→ **MATERIAL FOR THIS TASK**:
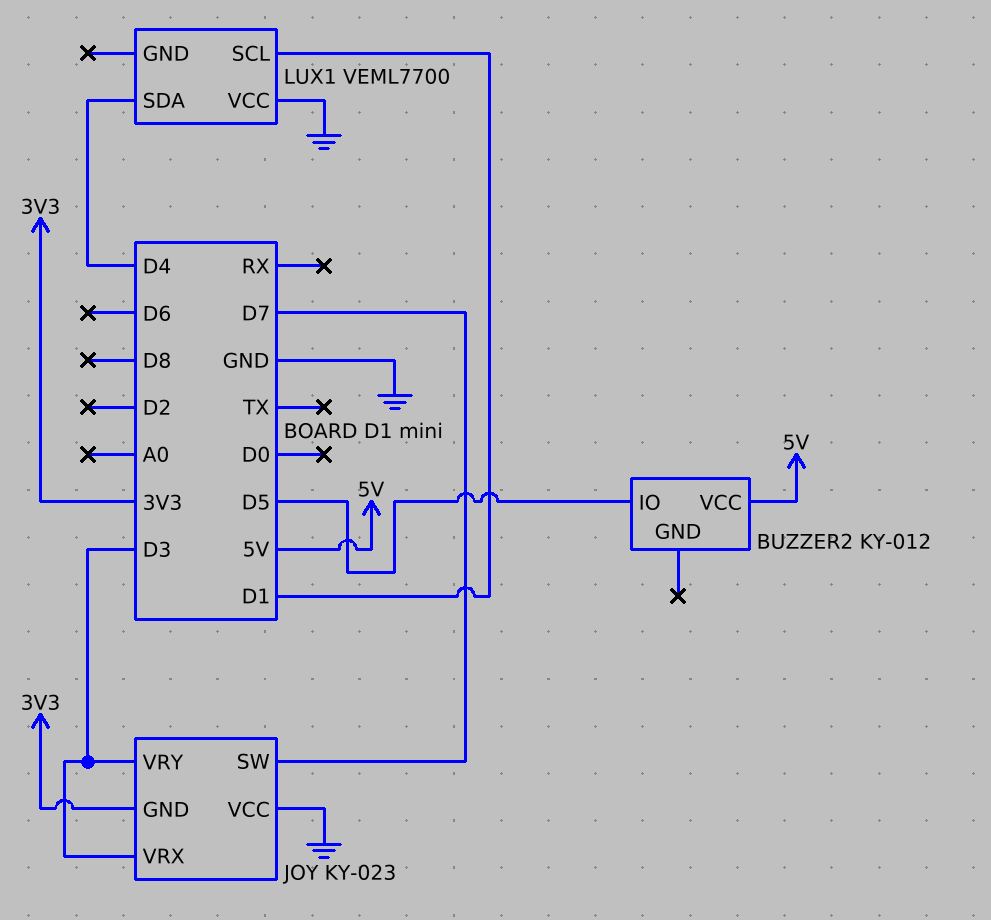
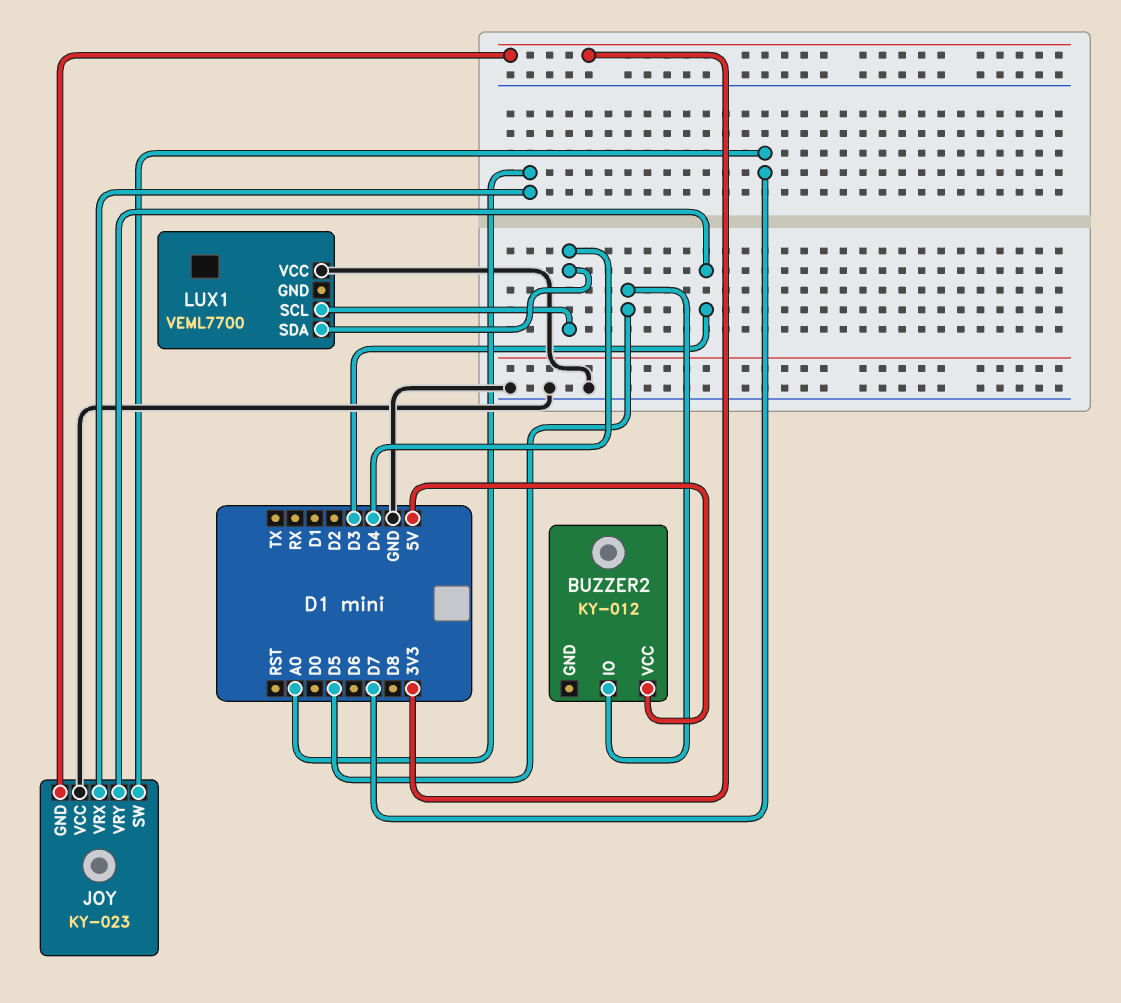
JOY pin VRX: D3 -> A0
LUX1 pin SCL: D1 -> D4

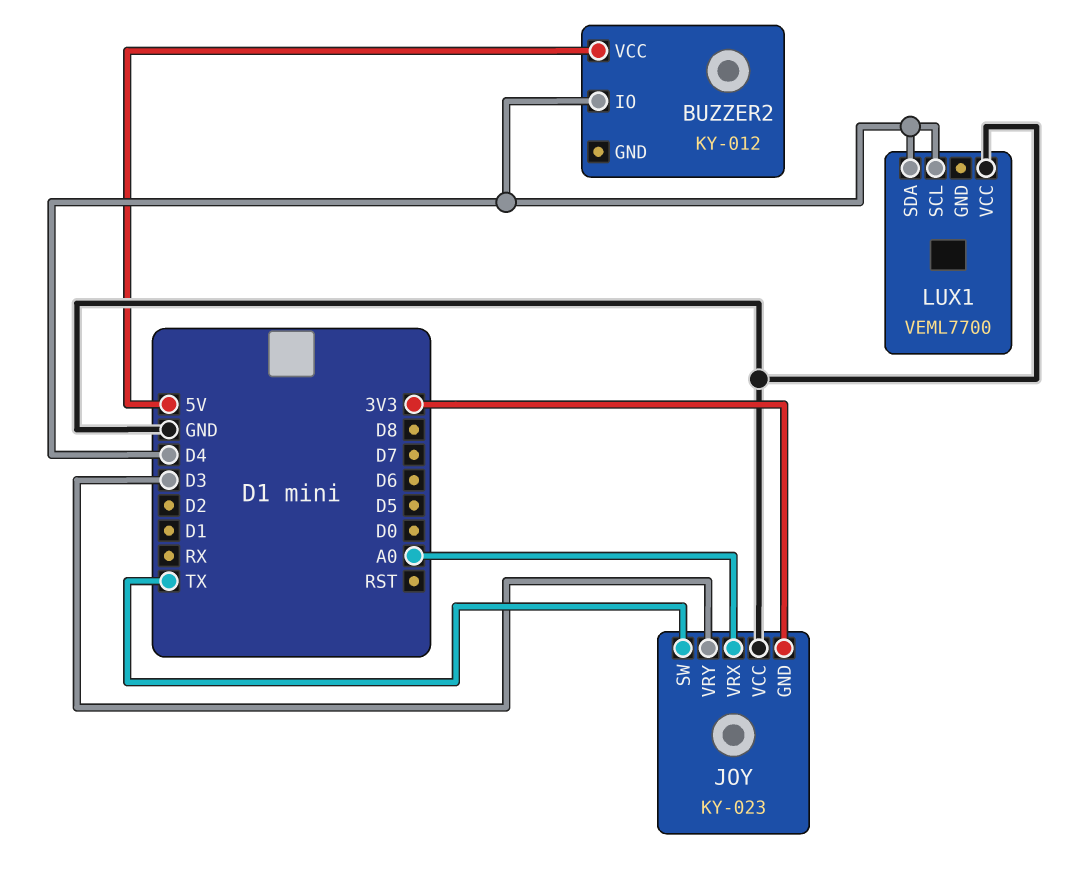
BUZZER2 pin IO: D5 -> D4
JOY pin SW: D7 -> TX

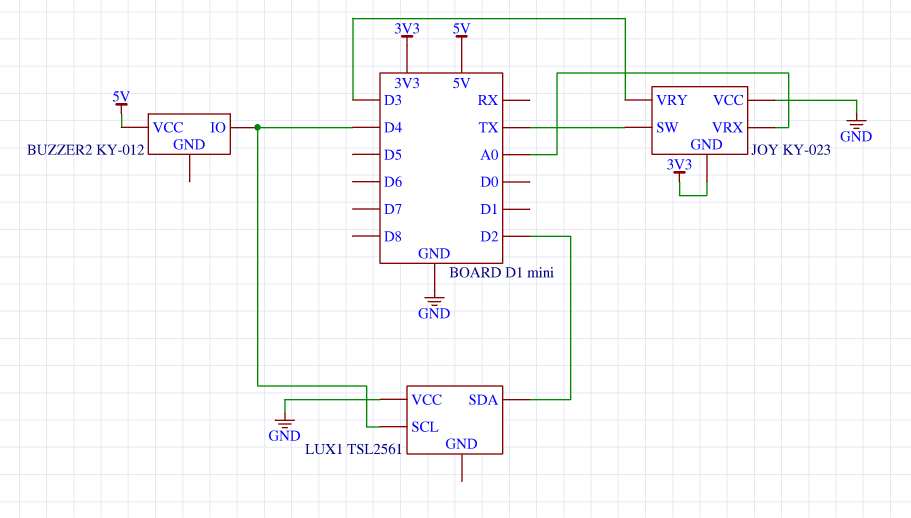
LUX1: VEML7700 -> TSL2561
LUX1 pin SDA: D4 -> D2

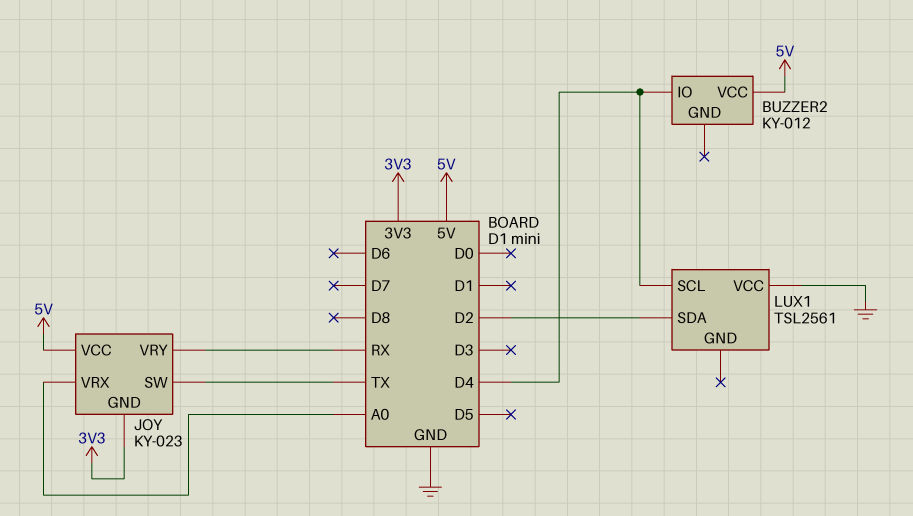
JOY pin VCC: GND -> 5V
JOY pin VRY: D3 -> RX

→ **WHAT TO DO**: For this exercise, output the records exactly but omit their pictures.

→ **COMPLETED TASK**:
JOY pin VRX: D3 -> A0
LUX1 pin SCL: D1 -> D4

BUZZER2 pin IO: D5 -> D4
JOY pin SW: D7 -> TX

LUX1: VEML7700 -> TSL2561
LUX1 pin SDA: D4 -> D2

JOY pin VCC: GND -> 5V
JOY pin VRY: D3 -> RX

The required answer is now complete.